#### Problem to work on
Leaving out every picture, please repeat exactly the line that contains "grey hat [332,22,392,76]" and each line after it through the final line below.

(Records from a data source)
◆ ◆ ◆ ◆

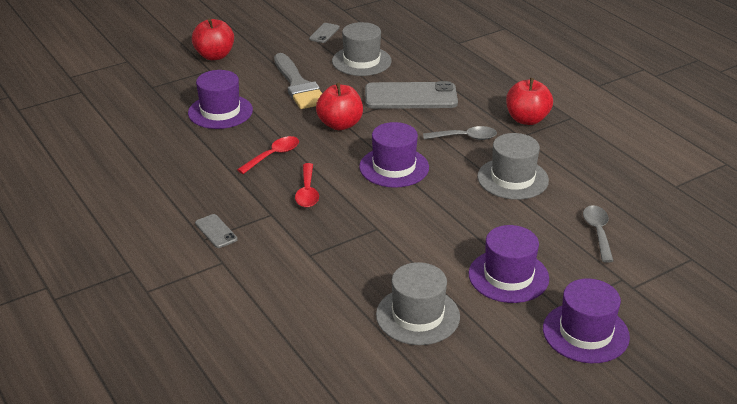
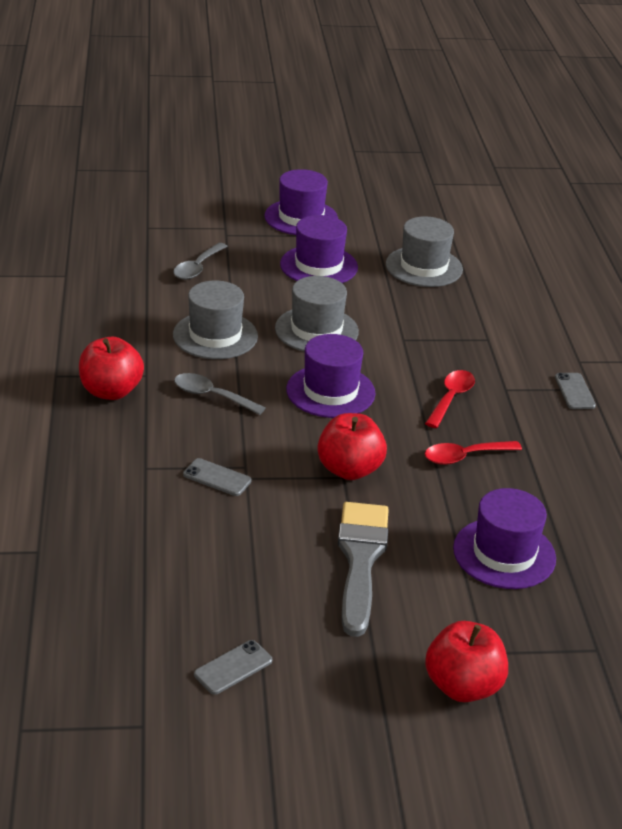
camera: 155 degrees left, 0 degrees up
grey hat [332,22,392,76] -> grey hat moved to [275,276,359,352]
grey phone [365,81,458,109] -> grey phone [183,458,252,496], size x0.46

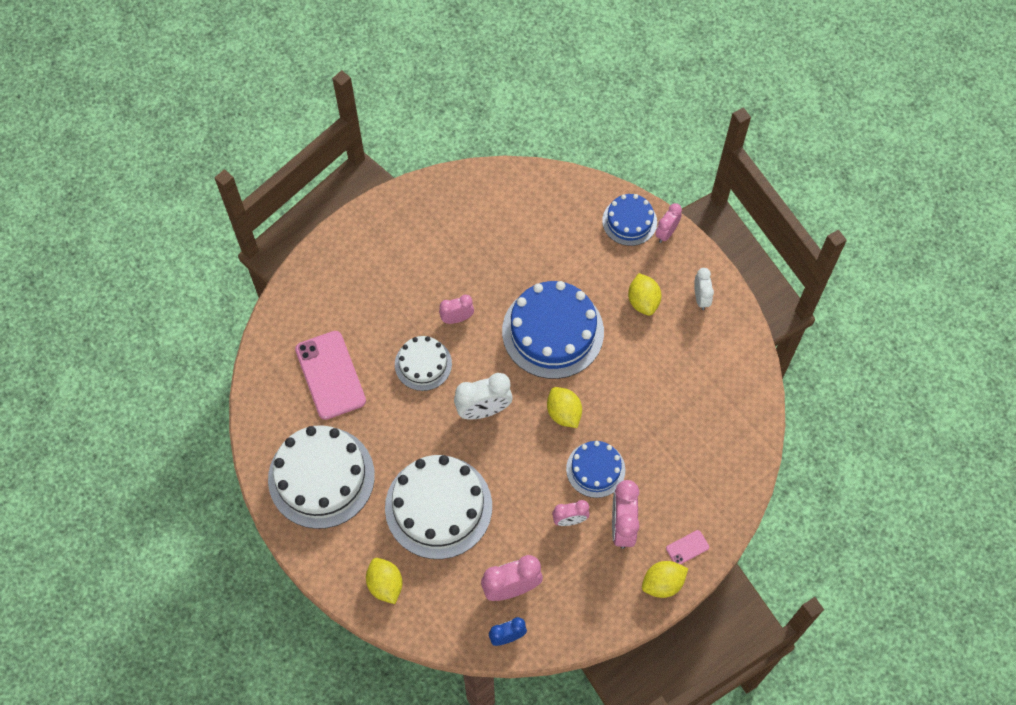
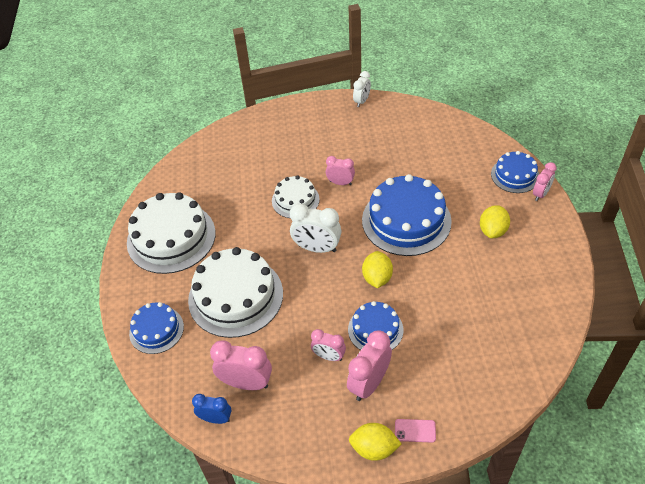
camera: 35 degrees right, 15 degrees down
pink phone [295,331,366,420] -> none
yellow lemon [366,558,402,604] -> blue cake [129,302,184,354]
pink clock [655,203,682,243] -> pink clock turned 150 degrees clockwise [533,162,557,201]
white clock [694,268,714,310] -> white clock moved to [353,71,371,107]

◆ ◆ ◆ ◆

#### Answer to the exercise
grey hat [332,22,392,76] -> grey hat moved to [275,276,359,352]
grey phone [365,81,458,109] -> grey phone [183,458,252,496], size x0.46

camera: 35 degrees right, 15 degrees down
pink phone [295,331,366,420] -> none
yellow lemon [366,558,402,604] -> blue cake [129,302,184,354]
pink clock [655,203,682,243] -> pink clock turned 150 degrees clockwise [533,162,557,201]
white clock [694,268,714,310] -> white clock moved to [353,71,371,107]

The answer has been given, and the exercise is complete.